Content starts

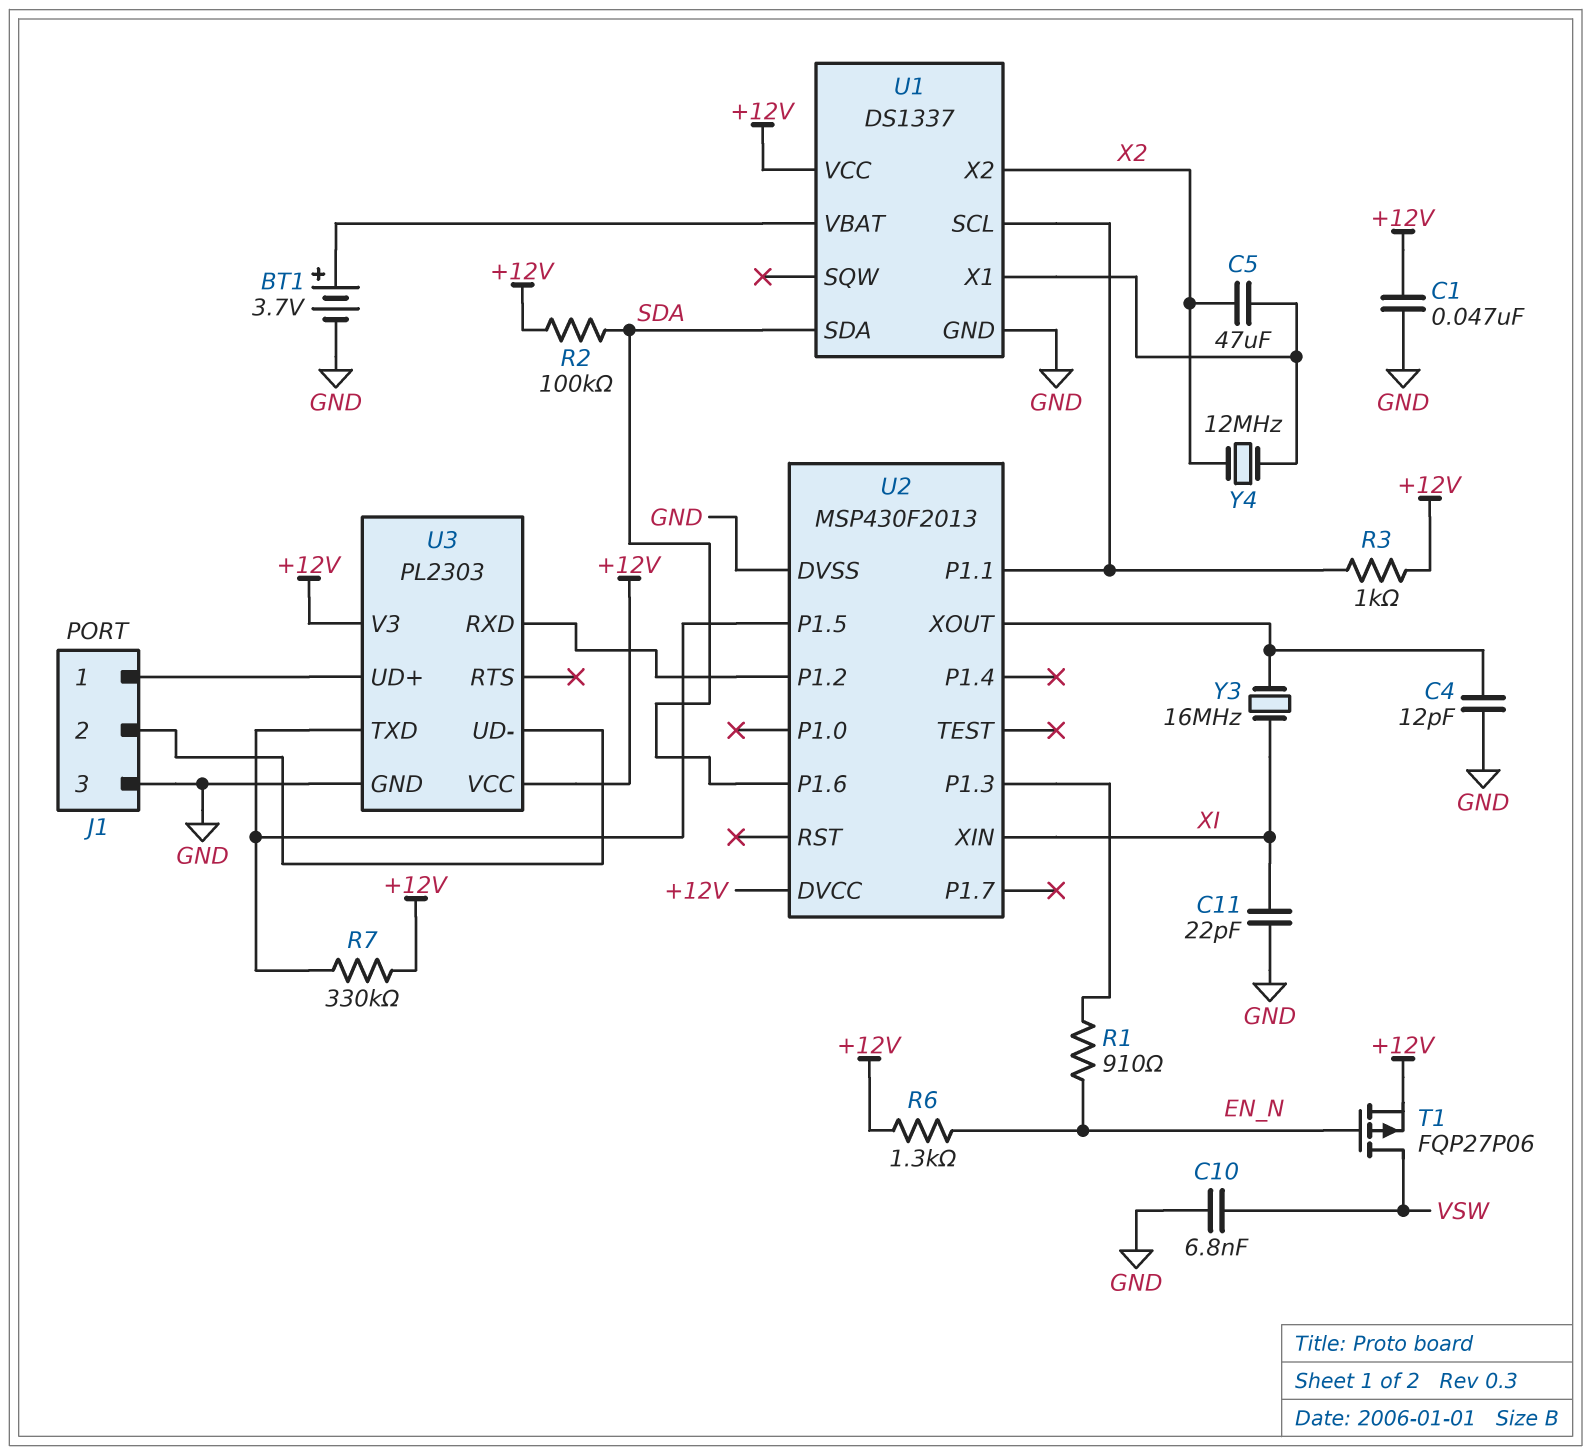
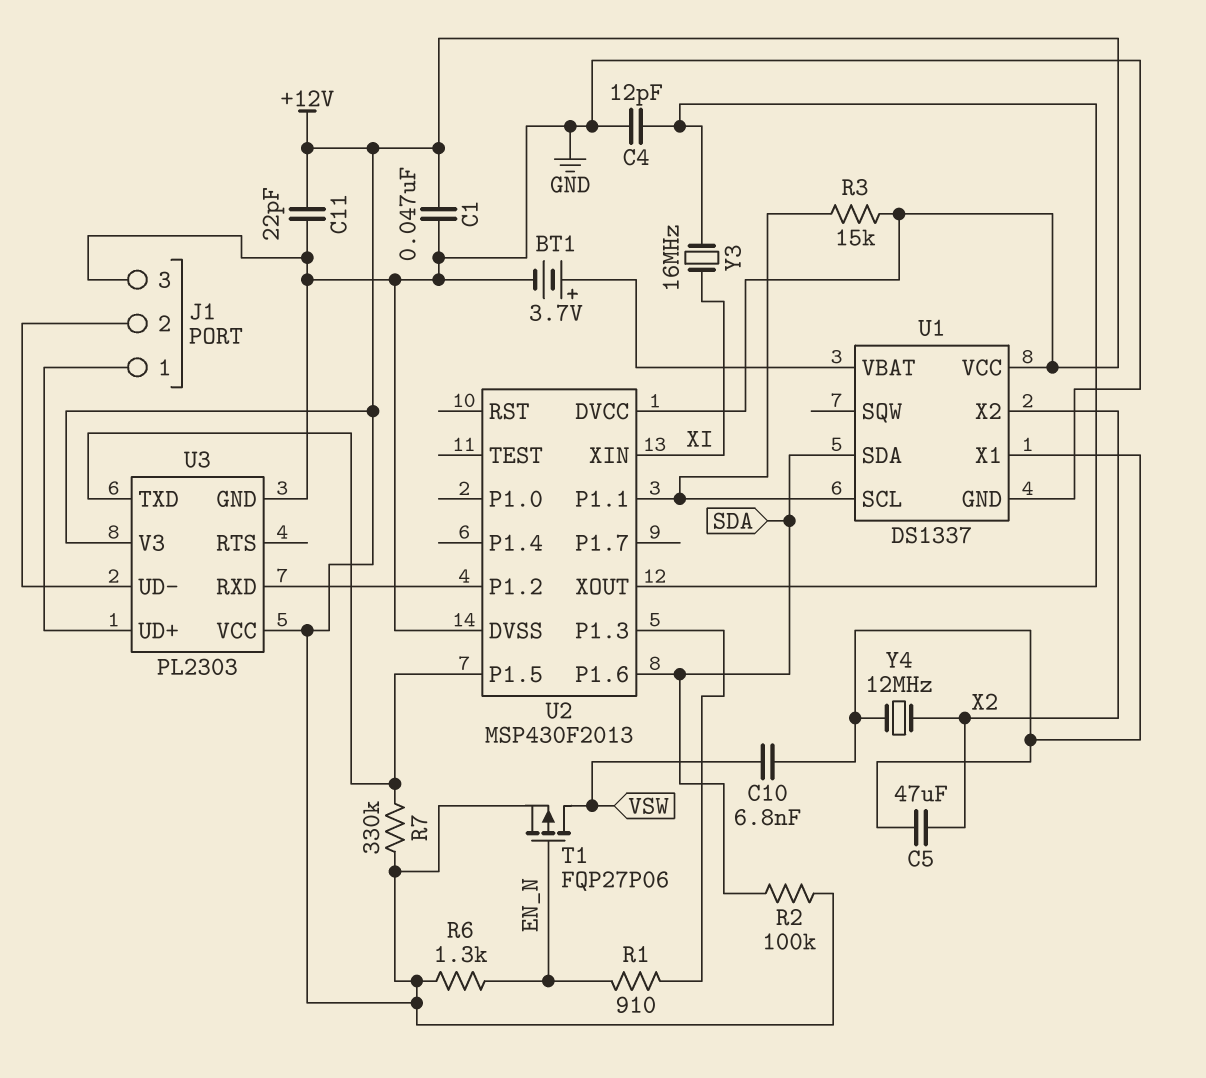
C10: 6.8nF (GND, VSW) -> 6.8nF (U1/X1, VSW)
C11: 22pF (GND, XI) -> 22pF (+12V, GND)
R3: 1k (+12V, U1/SCL) -> 15k (+12V, U1/SCL)

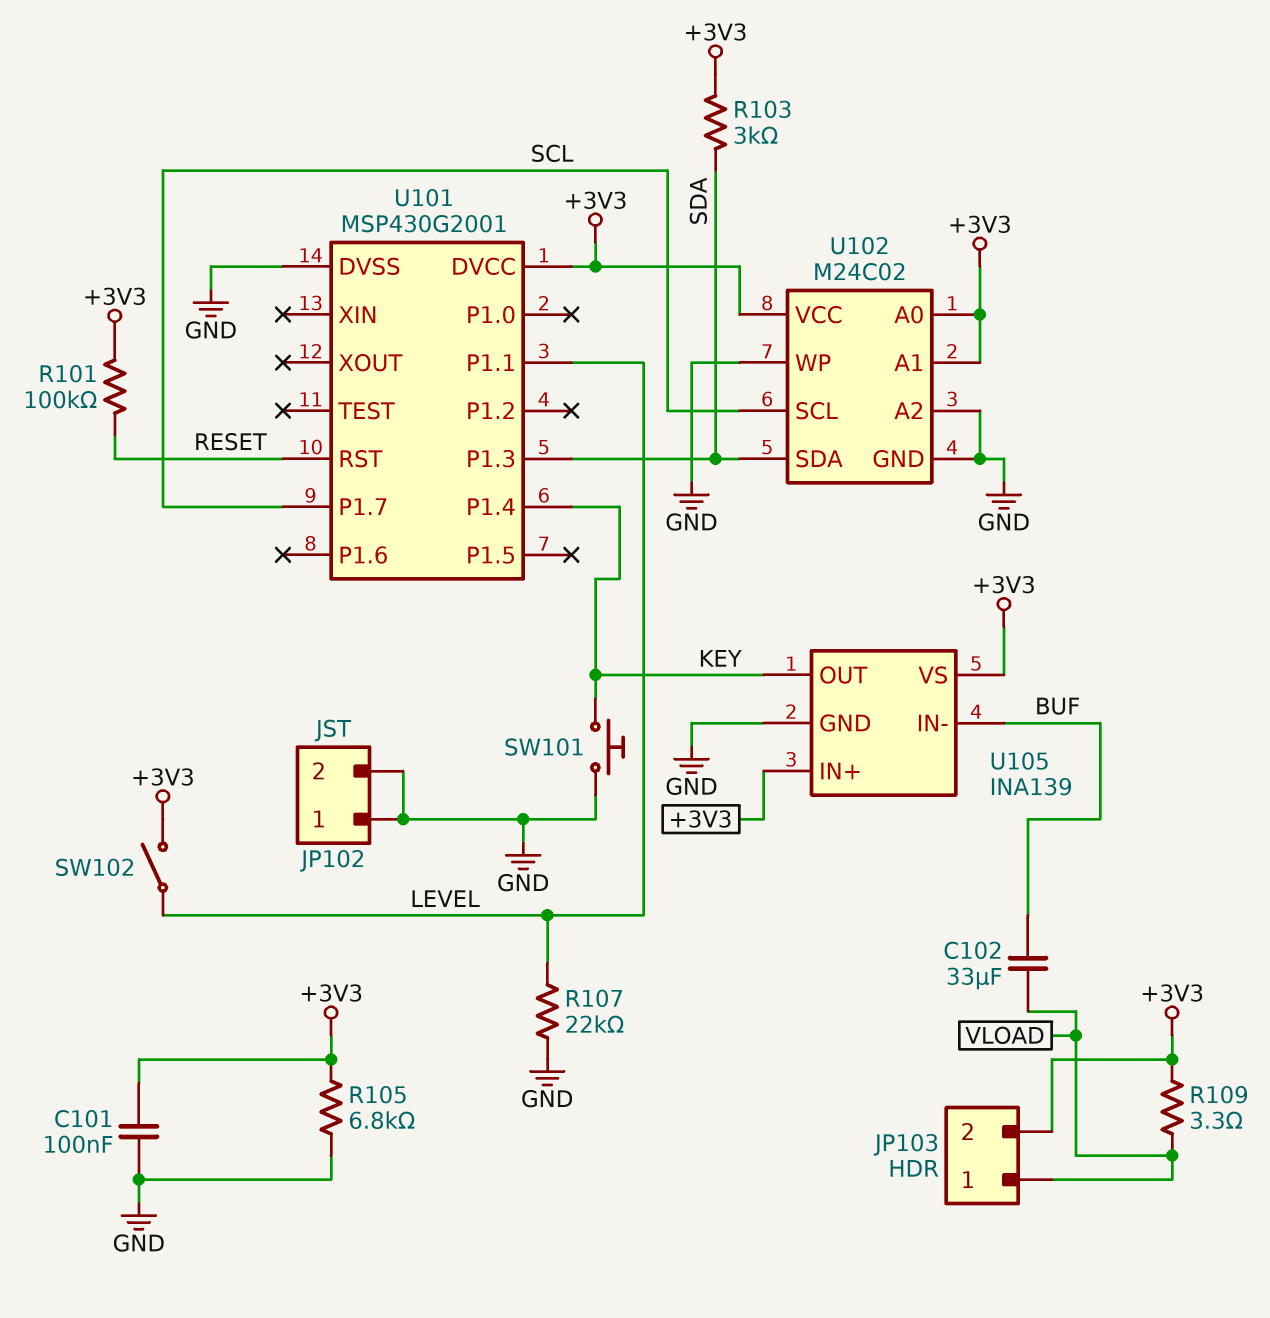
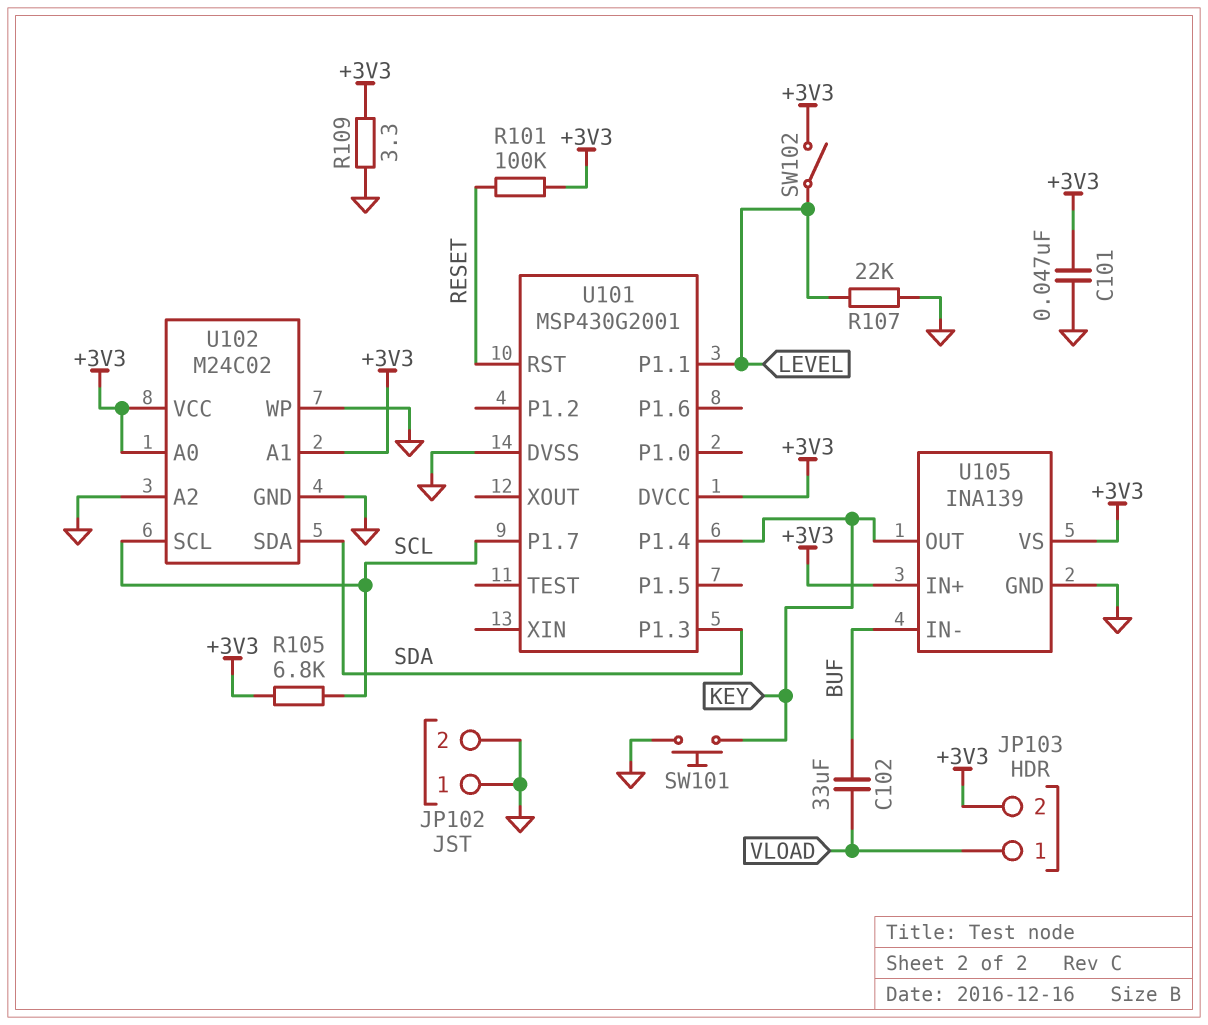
C101: 100nF (+3V3, GND) -> 47nF (+3V3, GND)
R103: 3k (+3V3, SDA) -> none
R105: 6.8k (+3V3, GND) -> 6.8k (+3V3, SCL)
R109: 3.3 (+3V3, VLOAD) -> 3.3 (+3V3, GND)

Content ends

Take the line that contains "C11: 22pF (GND, XI) -> 22pF (+12V, GND)" as the first and the last line of the records as the end, and please quote those lines exactly, pictures omitted.

• _Answer space_
C11: 22pF (GND, XI) -> 22pF (+12V, GND)
R3: 1k (+12V, U1/SCL) -> 15k (+12V, U1/SCL)

C101: 100nF (+3V3, GND) -> 47nF (+3V3, GND)
R103: 3k (+3V3, SDA) -> none
R105: 6.8k (+3V3, GND) -> 6.8k (+3V3, SCL)
R109: 3.3 (+3V3, VLOAD) -> 3.3 (+3V3, GND)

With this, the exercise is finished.